Top of DATA RECORDS
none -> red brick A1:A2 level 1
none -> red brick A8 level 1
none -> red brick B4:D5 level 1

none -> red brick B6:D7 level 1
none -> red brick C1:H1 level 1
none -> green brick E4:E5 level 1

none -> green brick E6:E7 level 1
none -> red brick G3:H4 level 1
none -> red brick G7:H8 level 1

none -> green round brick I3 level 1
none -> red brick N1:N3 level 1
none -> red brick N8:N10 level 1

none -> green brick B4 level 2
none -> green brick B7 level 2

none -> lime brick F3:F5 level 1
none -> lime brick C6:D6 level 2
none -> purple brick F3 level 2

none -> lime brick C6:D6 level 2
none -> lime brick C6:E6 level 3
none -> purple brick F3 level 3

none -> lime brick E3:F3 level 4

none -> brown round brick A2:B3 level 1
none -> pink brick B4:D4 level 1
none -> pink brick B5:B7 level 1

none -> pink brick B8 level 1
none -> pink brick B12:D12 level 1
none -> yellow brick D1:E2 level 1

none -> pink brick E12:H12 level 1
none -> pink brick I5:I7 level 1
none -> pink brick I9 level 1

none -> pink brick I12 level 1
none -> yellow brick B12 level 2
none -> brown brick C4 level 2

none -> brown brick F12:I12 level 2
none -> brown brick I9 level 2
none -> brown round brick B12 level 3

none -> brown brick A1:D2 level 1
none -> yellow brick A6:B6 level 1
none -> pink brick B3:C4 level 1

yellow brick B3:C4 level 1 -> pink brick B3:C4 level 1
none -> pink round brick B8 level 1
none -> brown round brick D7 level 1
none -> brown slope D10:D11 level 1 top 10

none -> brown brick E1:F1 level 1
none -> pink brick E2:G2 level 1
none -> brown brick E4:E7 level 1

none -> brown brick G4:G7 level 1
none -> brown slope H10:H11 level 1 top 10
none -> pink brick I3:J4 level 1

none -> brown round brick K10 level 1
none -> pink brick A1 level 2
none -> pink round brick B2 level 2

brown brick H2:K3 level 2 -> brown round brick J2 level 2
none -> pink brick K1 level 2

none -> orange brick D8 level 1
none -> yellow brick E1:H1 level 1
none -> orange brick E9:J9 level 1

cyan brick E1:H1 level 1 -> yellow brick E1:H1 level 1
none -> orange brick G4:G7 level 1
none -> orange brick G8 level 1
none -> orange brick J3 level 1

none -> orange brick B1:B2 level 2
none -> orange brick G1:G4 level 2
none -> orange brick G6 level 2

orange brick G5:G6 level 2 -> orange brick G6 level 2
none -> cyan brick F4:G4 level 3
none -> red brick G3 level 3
Bottom of DATA RECORDS
• _YOUR GOAL_:
Every entry shown above is to be written out exactly.

• _FINAL ANSWER_:
none -> red brick A1:A2 level 1
none -> red brick A8 level 1
none -> red brick B4:D5 level 1

none -> red brick B6:D7 level 1
none -> red brick C1:H1 level 1
none -> green brick E4:E5 level 1

none -> green brick E6:E7 level 1
none -> red brick G3:H4 level 1
none -> red brick G7:H8 level 1

none -> green round brick I3 level 1
none -> red brick N1:N3 level 1
none -> red brick N8:N10 level 1

none -> green brick B4 level 2
none -> green brick B7 level 2

none -> lime brick F3:F5 level 1
none -> lime brick C6:D6 level 2
none -> purple brick F3 level 2

none -> lime brick C6:D6 level 2
none -> lime brick C6:E6 level 3
none -> purple brick F3 level 3

none -> lime brick E3:F3 level 4

none -> brown round brick A2:B3 level 1
none -> pink brick B4:D4 level 1
none -> pink brick B5:B7 level 1

none -> pink brick B8 level 1
none -> pink brick B12:D12 level 1
none -> yellow brick D1:E2 level 1

none -> pink brick E12:H12 level 1
none -> pink brick I5:I7 level 1
none -> pink brick I9 level 1

none -> pink brick I12 level 1
none -> yellow brick B12 level 2
none -> brown brick C4 level 2

none -> brown brick F12:I12 level 2
none -> brown brick I9 level 2
none -> brown round brick B12 level 3

none -> brown brick A1:D2 level 1
none -> yellow brick A6:B6 level 1
none -> pink brick B3:C4 level 1

yellow brick B3:C4 level 1 -> pink brick B3:C4 level 1
none -> pink round brick B8 level 1
none -> brown round brick D7 level 1
none -> brown slope D10:D11 level 1 top 10

none -> brown brick E1:F1 level 1
none -> pink brick E2:G2 level 1
none -> brown brick E4:E7 level 1

none -> brown brick G4:G7 level 1
none -> brown slope H10:H11 level 1 top 10
none -> pink brick I3:J4 level 1

none -> brown round brick K10 level 1
none -> pink brick A1 level 2
none -> pink round brick B2 level 2

brown brick H2:K3 level 2 -> brown round brick J2 level 2
none -> pink brick K1 level 2

none -> orange brick D8 level 1
none -> yellow brick E1:H1 level 1
none -> orange brick E9:J9 level 1

cyan brick E1:H1 level 1 -> yellow brick E1:H1 level 1
none -> orange brick G4:G7 level 1
none -> orange brick G8 level 1
none -> orange brick J3 level 1

none -> orange brick B1:B2 level 2
none -> orange brick G1:G4 level 2
none -> orange brick G6 level 2

orange brick G5:G6 level 2 -> orange brick G6 level 2
none -> cyan brick F4:G4 level 3
none -> red brick G3 level 3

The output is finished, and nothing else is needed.